Try it
Would you repeat every line below exactly, please?

Supplied material
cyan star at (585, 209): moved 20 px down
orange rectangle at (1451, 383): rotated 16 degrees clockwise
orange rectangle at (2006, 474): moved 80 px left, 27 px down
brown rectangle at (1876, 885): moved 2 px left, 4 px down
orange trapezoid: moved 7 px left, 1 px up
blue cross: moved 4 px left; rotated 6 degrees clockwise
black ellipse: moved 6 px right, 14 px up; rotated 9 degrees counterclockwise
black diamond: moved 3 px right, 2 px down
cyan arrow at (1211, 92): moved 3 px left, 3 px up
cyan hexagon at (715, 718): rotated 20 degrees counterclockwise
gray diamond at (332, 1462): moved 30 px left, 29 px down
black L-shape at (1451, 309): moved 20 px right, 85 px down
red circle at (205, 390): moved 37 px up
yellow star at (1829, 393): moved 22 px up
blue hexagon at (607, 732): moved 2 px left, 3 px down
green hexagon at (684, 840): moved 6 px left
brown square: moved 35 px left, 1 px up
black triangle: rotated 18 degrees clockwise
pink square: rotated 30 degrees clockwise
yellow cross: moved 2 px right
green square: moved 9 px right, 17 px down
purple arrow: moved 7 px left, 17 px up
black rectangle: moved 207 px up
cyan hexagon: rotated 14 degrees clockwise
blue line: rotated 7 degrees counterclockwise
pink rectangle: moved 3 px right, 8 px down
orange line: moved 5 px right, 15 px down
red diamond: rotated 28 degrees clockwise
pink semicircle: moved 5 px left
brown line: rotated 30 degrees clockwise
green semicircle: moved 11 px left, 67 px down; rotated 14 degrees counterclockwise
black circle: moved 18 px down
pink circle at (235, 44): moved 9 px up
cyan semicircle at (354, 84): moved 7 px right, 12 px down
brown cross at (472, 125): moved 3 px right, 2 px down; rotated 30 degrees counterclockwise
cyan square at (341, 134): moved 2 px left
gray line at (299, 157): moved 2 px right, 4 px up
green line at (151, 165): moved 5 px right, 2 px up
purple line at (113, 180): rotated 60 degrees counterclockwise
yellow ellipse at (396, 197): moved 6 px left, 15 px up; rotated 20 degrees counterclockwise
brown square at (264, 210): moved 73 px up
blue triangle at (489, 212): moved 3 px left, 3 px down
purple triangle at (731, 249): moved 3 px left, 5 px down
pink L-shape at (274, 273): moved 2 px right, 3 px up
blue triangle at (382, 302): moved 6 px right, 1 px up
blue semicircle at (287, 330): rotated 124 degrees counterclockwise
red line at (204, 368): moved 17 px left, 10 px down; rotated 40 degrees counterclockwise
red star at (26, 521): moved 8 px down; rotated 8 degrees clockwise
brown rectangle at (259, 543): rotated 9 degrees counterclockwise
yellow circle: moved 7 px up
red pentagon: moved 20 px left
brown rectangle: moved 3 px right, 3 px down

Reply to the exercise
cyan star at (585, 209): moved 20 px down
orange rectangle at (1451, 383): rotated 16 degrees clockwise
orange rectangle at (2006, 474): moved 80 px left, 27 px down
brown rectangle at (1876, 885): moved 2 px left, 4 px down
orange trapezoid: moved 7 px left, 1 px up
blue cross: moved 4 px left; rotated 6 degrees clockwise
black ellipse: moved 6 px right, 14 px up; rotated 9 degrees counterclockwise
black diamond: moved 3 px right, 2 px down
cyan arrow at (1211, 92): moved 3 px left, 3 px up
cyan hexagon at (715, 718): rotated 20 degrees counterclockwise
gray diamond at (332, 1462): moved 30 px left, 29 px down
black L-shape at (1451, 309): moved 20 px right, 85 px down
red circle at (205, 390): moved 37 px up
yellow star at (1829, 393): moved 22 px up
blue hexagon at (607, 732): moved 2 px left, 3 px down
green hexagon at (684, 840): moved 6 px left
brown square: moved 35 px left, 1 px up
black triangle: rotated 18 degrees clockwise
pink square: rotated 30 degrees clockwise
yellow cross: moved 2 px right
green square: moved 9 px right, 17 px down
purple arrow: moved 7 px left, 17 px up
black rectangle: moved 207 px up
cyan hexagon: rotated 14 degrees clockwise
blue line: rotated 7 degrees counterclockwise
pink rectangle: moved 3 px right, 8 px down
orange line: moved 5 px right, 15 px down
red diamond: rotated 28 degrees clockwise
pink semicircle: moved 5 px left
brown line: rotated 30 degrees clockwise
green semicircle: moved 11 px left, 67 px down; rotated 14 degrees counterclockwise
black circle: moved 18 px down
pink circle at (235, 44): moved 9 px up
cyan semicircle at (354, 84): moved 7 px right, 12 px down
brown cross at (472, 125): moved 3 px right, 2 px down; rotated 30 degrees counterclockwise
cyan square at (341, 134): moved 2 px left
gray line at (299, 157): moved 2 px right, 4 px up
green line at (151, 165): moved 5 px right, 2 px up
purple line at (113, 180): rotated 60 degrees counterclockwise
yellow ellipse at (396, 197): moved 6 px left, 15 px up; rotated 20 degrees counterclockwise
brown square at (264, 210): moved 73 px up
blue triangle at (489, 212): moved 3 px left, 3 px down
purple triangle at (731, 249): moved 3 px left, 5 px down
pink L-shape at (274, 273): moved 2 px right, 3 px up
blue triangle at (382, 302): moved 6 px right, 1 px up
blue semicircle at (287, 330): rotated 124 degrees counterclockwise
red line at (204, 368): moved 17 px left, 10 px down; rotated 40 degrees counterclockwise
red star at (26, 521): moved 8 px down; rotated 8 degrees clockwise
brown rectangle at (259, 543): rotated 9 degrees counterclockwise
yellow circle: moved 7 px up
red pentagon: moved 20 px left
brown rectangle: moved 3 px right, 3 px down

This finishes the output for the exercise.